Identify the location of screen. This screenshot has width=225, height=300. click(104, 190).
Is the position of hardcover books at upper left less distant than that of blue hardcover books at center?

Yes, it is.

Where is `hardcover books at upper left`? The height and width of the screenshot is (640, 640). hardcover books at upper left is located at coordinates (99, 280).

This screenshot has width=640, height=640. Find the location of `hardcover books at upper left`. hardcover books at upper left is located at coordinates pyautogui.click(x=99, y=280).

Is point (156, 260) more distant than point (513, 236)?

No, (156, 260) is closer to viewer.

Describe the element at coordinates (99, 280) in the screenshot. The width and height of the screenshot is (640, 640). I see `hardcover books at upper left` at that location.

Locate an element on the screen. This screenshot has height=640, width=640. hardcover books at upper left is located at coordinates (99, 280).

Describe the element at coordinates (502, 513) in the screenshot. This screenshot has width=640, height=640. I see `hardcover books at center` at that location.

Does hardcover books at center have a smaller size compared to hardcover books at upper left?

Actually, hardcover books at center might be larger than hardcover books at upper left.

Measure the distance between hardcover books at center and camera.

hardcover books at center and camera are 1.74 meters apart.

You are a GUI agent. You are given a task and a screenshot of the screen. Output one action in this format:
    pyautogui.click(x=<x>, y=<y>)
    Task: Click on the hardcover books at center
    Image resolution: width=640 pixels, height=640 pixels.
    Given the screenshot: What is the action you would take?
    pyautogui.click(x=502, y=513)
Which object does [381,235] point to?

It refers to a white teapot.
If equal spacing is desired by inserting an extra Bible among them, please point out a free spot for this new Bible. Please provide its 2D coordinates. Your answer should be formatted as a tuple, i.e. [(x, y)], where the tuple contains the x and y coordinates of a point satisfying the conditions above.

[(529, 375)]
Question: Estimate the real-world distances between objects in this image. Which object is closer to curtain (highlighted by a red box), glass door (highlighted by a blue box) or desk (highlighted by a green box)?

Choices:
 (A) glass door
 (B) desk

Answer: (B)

──────────

COMPITO:
Restituisci tutte le righe riportate sopra, identiche e nello stesso ordine, senza cambiare nulla.

RISPOSTA:
Identify the location of screen. This screenshot has width=225, height=300. click(104, 190).
Is the position of hardcover books at upper left less distant than that of blue hardcover books at center?

Yes, it is.

Where is `hardcover books at upper left`? The height and width of the screenshot is (640, 640). hardcover books at upper left is located at coordinates (99, 280).

This screenshot has width=640, height=640. Find the location of `hardcover books at upper left`. hardcover books at upper left is located at coordinates pyautogui.click(x=99, y=280).

Is point (156, 260) more distant than point (513, 236)?

No, (156, 260) is closer to viewer.

Describe the element at coordinates (99, 280) in the screenshot. The width and height of the screenshot is (640, 640). I see `hardcover books at upper left` at that location.

Locate an element on the screen. This screenshot has height=640, width=640. hardcover books at upper left is located at coordinates (99, 280).

Describe the element at coordinates (502, 513) in the screenshot. This screenshot has width=640, height=640. I see `hardcover books at center` at that location.

Does hardcover books at center have a smaller size compared to hardcover books at upper left?

Actually, hardcover books at center might be larger than hardcover books at upper left.

Measure the distance between hardcover books at center and camera.

hardcover books at center and camera are 1.74 meters apart.

You are a GUI agent. You are given a task and a screenshot of the screen. Output one action in this format:
    pyautogui.click(x=<x>, y=<y>)
    Task: Click on the hardcover books at center
    Image resolution: width=640 pixels, height=640 pixels.
    Given the screenshot: What is the action you would take?
    pyautogui.click(x=502, y=513)
Which object does [381,235] point to?

It refers to a white teapot.
If equal spacing is desired by inserting an extra Bible among them, please point out a free spot for this new Bible. Please provide its 2D coordinates. Your answer should be formatted as a tuple, i.e. [(x, y)], where the tuple contains the x and y coordinates of a point satisfying the conditions above.

[(529, 375)]
Question: Estimate the real-world distances between objects in this image. Which object is closer to curtain (highlighted by a red box), glass door (highlighted by a blue box) or desk (highlighted by a green box)?

Choices:
 (A) glass door
 (B) desk

Answer: (B)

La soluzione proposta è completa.